_Work instructions_.
Update the listing so that every instance of "translucent plastic bottle" becomes "frosted plastic bottle". Leave all other text unchanged.

Collected data entries:
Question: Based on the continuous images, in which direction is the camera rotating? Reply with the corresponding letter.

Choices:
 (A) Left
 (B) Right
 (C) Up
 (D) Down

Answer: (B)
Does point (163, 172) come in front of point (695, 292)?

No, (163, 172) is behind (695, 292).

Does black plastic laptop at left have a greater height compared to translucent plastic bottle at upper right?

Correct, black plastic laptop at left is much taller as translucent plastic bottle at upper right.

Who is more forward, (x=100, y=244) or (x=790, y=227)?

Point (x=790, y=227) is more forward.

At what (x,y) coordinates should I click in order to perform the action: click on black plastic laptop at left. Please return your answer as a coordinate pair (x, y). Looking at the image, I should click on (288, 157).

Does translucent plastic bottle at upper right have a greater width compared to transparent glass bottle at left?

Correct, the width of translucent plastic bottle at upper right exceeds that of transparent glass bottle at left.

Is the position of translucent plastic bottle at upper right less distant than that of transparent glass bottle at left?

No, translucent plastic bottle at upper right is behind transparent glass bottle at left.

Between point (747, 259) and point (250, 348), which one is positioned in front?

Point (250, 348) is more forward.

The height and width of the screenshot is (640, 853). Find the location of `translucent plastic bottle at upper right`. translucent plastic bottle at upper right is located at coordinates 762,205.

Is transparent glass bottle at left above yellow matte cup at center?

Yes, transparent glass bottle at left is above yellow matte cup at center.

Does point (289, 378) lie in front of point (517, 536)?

_Written response_.
Question: Based on the continuous images, in which direction is the camera rotating? Reply with the corresponding letter.

Choices:
 (A) Left
 (B) Right
 (C) Up
 (D) Down

Answer: (B)
Does point (163, 172) come in front of point (695, 292)?

No, (163, 172) is behind (695, 292).

Does black plastic laptop at left have a greater height compared to frosted plastic bottle at upper right?

Correct, black plastic laptop at left is much taller as frosted plastic bottle at upper right.

Who is more forward, (x=100, y=244) or (x=790, y=227)?

Point (x=790, y=227) is more forward.

At what (x,y) coordinates should I click in order to perform the action: click on black plastic laptop at left. Please return your answer as a coordinate pair (x, y). Looking at the image, I should click on (288, 157).

Does frosted plastic bottle at upper right have a greater width compared to transparent glass bottle at left?

Correct, the width of frosted plastic bottle at upper right exceeds that of transparent glass bottle at left.

Is the position of frosted plastic bottle at upper right less distant than that of transparent glass bottle at left?

No, frosted plastic bottle at upper right is behind transparent glass bottle at left.

Between point (747, 259) and point (250, 348), which one is positioned in front?

Point (250, 348) is more forward.

The height and width of the screenshot is (640, 853). Find the location of `frosted plastic bottle at upper right`. frosted plastic bottle at upper right is located at coordinates 762,205.

Is transparent glass bottle at left above yellow matte cup at center?

Yes, transparent glass bottle at left is above yellow matte cup at center.

Does point (289, 378) lie in front of point (517, 536)?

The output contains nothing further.